Your task:
An exact copy of each line below is needed, with no images in it.

Provided data:
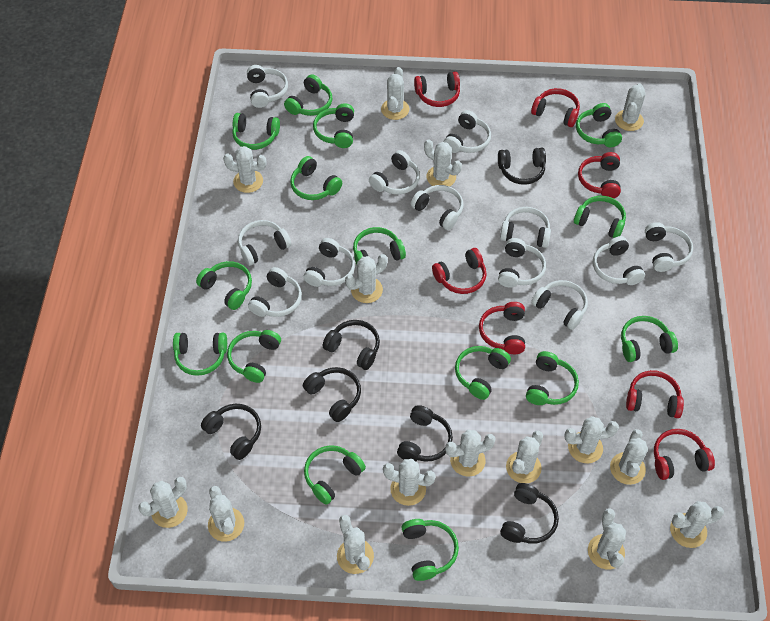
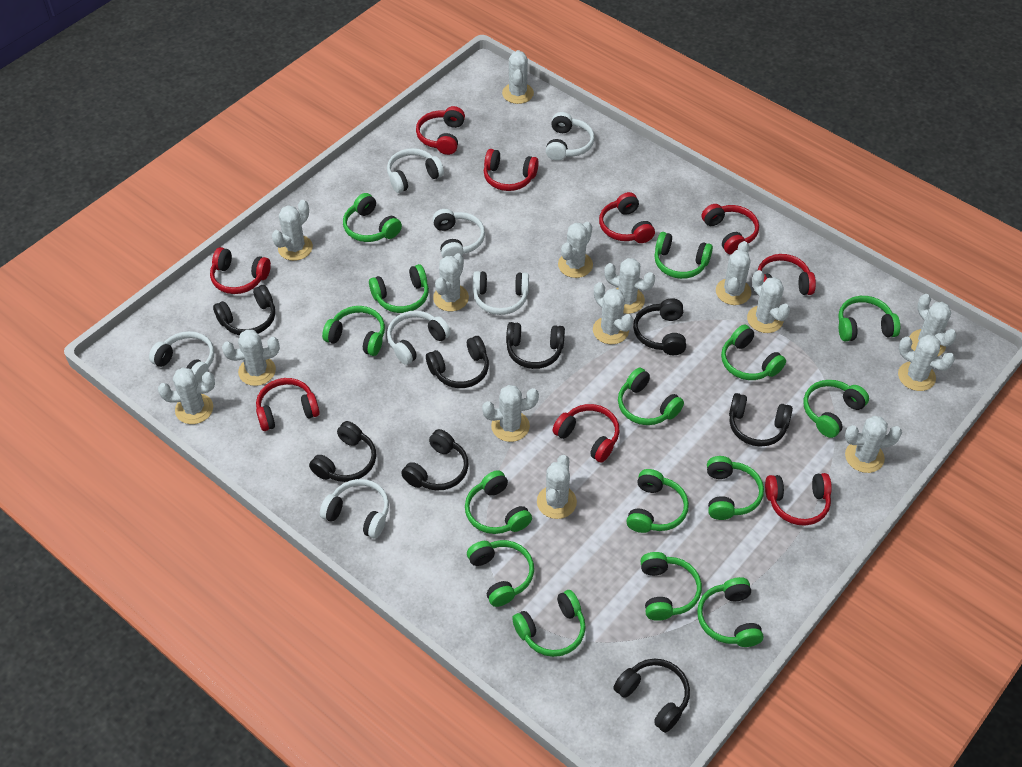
black headphones: 6 -> 8
red headphones: 7 -> 9
white headphones: 12 -> 7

Your response:
black headphones: 6 -> 8
red headphones: 7 -> 9
white headphones: 12 -> 7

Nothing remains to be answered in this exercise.